• [Exercise description]: Please reproduce the items between the line holding "Incorrect, white matte" and the line holding "Wider between the", inclusive, and output nothing else.

• [Source information]:

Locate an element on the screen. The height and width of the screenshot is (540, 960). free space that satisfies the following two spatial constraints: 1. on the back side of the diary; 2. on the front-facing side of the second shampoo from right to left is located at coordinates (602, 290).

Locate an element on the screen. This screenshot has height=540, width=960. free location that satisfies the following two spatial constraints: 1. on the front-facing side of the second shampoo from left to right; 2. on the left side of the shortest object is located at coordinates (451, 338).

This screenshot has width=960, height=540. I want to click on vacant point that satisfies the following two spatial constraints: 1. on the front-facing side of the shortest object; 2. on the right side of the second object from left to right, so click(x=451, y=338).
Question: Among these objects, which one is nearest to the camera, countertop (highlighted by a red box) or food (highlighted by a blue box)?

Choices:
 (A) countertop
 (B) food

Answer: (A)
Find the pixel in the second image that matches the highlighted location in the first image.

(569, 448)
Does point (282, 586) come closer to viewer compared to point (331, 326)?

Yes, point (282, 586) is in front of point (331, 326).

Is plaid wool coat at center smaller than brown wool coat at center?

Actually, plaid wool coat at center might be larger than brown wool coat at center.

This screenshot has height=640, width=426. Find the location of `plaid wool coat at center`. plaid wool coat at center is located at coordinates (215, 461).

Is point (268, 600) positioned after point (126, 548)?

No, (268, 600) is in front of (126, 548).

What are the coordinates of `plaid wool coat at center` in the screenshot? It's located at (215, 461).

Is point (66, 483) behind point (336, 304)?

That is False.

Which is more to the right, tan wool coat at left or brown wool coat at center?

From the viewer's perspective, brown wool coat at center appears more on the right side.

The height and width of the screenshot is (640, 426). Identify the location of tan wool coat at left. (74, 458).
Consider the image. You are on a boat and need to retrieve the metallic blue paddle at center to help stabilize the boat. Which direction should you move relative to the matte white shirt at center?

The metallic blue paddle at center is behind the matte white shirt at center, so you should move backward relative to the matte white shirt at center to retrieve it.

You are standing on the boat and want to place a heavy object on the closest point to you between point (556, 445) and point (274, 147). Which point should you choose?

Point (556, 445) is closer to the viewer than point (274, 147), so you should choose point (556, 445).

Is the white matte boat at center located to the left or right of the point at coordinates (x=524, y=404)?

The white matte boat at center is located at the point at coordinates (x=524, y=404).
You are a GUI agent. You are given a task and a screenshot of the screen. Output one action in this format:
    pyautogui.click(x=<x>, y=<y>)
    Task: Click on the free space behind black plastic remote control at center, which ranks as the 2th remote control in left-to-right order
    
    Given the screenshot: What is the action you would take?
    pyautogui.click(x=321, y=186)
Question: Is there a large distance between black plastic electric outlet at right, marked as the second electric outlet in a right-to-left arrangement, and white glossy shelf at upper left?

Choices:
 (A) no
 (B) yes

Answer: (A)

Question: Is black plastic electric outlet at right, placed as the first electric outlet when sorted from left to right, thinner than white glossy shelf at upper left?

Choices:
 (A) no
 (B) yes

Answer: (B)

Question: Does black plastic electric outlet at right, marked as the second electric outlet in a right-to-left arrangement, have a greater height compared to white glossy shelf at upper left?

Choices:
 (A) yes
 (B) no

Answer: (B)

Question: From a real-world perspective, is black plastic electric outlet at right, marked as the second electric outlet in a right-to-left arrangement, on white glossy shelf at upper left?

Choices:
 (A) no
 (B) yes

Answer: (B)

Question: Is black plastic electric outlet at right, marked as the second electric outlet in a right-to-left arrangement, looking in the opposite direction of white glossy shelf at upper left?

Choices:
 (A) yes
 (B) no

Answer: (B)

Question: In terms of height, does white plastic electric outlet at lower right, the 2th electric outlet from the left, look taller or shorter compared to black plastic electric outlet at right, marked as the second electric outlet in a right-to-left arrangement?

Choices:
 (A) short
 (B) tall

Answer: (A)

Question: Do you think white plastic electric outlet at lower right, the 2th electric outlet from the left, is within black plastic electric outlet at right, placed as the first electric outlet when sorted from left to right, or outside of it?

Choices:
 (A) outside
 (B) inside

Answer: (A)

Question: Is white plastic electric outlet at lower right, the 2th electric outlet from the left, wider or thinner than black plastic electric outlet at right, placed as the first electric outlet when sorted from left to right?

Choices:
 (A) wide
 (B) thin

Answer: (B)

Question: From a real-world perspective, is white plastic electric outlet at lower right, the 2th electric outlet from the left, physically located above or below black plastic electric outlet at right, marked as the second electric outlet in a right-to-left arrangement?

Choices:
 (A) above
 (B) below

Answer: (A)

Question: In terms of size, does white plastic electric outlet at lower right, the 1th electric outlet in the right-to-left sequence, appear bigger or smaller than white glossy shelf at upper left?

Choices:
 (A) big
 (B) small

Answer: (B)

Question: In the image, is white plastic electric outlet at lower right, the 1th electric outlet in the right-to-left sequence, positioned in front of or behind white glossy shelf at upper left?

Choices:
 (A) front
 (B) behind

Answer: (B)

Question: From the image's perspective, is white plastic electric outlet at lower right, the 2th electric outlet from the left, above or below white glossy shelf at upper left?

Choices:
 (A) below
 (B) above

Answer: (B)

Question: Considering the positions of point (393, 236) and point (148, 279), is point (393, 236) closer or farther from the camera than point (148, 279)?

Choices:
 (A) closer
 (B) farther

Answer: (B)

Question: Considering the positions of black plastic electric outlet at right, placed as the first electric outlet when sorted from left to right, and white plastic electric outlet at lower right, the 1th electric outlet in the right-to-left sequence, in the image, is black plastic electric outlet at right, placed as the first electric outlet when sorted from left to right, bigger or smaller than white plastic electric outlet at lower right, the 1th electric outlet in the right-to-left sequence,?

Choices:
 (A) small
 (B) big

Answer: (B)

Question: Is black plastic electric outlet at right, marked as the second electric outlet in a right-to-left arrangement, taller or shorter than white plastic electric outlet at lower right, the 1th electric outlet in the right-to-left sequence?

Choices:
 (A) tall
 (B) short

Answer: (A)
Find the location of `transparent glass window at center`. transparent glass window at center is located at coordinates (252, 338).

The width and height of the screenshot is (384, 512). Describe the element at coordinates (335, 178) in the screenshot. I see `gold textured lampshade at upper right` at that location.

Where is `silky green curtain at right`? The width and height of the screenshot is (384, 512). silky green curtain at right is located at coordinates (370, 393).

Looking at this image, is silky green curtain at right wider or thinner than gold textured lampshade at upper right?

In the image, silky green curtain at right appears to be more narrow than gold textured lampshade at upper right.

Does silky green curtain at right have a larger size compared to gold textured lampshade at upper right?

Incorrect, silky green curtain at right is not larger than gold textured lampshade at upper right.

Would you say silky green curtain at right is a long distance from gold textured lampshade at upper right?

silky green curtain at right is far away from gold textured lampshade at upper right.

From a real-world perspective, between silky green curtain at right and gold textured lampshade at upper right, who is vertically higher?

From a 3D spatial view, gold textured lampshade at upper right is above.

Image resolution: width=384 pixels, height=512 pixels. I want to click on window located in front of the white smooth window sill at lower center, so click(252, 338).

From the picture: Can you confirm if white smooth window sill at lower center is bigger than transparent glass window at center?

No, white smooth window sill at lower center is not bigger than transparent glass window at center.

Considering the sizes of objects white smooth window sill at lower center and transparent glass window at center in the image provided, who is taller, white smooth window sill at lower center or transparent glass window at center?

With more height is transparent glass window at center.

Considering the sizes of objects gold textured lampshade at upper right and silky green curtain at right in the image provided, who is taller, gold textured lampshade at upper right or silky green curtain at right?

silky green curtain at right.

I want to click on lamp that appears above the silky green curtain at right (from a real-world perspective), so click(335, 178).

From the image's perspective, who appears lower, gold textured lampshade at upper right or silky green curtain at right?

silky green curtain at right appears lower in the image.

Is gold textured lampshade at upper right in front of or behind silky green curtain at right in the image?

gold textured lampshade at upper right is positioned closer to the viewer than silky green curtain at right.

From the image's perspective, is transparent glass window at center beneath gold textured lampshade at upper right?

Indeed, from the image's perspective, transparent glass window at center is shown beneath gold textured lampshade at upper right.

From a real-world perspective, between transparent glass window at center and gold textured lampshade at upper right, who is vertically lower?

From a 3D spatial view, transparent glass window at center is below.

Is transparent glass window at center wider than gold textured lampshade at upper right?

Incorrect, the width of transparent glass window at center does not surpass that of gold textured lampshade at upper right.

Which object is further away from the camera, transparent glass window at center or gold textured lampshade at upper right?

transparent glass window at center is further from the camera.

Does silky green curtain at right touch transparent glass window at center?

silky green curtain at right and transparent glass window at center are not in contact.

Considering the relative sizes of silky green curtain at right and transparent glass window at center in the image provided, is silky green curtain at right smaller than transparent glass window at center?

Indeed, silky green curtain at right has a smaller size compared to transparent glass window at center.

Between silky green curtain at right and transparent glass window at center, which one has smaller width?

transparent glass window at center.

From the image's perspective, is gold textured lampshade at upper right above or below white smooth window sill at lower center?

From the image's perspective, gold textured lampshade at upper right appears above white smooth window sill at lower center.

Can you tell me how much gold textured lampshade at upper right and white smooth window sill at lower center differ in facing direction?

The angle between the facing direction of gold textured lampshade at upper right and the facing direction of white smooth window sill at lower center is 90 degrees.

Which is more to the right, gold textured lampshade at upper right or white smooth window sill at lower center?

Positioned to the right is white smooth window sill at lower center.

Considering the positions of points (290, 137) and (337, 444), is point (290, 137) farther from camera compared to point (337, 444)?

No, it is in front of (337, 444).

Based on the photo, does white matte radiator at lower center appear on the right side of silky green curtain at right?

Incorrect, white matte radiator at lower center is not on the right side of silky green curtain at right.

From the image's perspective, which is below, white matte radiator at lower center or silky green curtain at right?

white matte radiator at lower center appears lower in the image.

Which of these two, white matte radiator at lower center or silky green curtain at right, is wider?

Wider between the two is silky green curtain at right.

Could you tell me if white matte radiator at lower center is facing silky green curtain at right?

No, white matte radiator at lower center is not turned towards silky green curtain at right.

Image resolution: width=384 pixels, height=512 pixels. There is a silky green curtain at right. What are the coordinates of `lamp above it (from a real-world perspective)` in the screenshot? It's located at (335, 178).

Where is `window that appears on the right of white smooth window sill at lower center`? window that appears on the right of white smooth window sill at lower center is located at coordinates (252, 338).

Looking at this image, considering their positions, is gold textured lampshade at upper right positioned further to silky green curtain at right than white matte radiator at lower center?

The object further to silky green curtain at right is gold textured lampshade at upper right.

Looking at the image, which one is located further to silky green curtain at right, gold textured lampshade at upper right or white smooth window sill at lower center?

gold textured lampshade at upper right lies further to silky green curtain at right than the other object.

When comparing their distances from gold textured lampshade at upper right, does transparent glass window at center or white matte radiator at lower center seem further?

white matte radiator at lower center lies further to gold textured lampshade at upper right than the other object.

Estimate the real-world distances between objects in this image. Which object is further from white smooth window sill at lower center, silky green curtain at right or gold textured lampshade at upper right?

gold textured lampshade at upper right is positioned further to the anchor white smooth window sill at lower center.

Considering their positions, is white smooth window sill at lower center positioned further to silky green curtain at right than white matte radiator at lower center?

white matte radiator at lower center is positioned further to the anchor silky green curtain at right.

• [Exercise output]:
Incorrect, white matte radiator at lower center is not on the right side of silky green curtain at right.

From the image's perspective, which is below, white matte radiator at lower center or silky green curtain at right?

white matte radiator at lower center appears lower in the image.

Which of these two, white matte radiator at lower center or silky green curtain at right, is wider?

Wider between the two is silky green curtain at right.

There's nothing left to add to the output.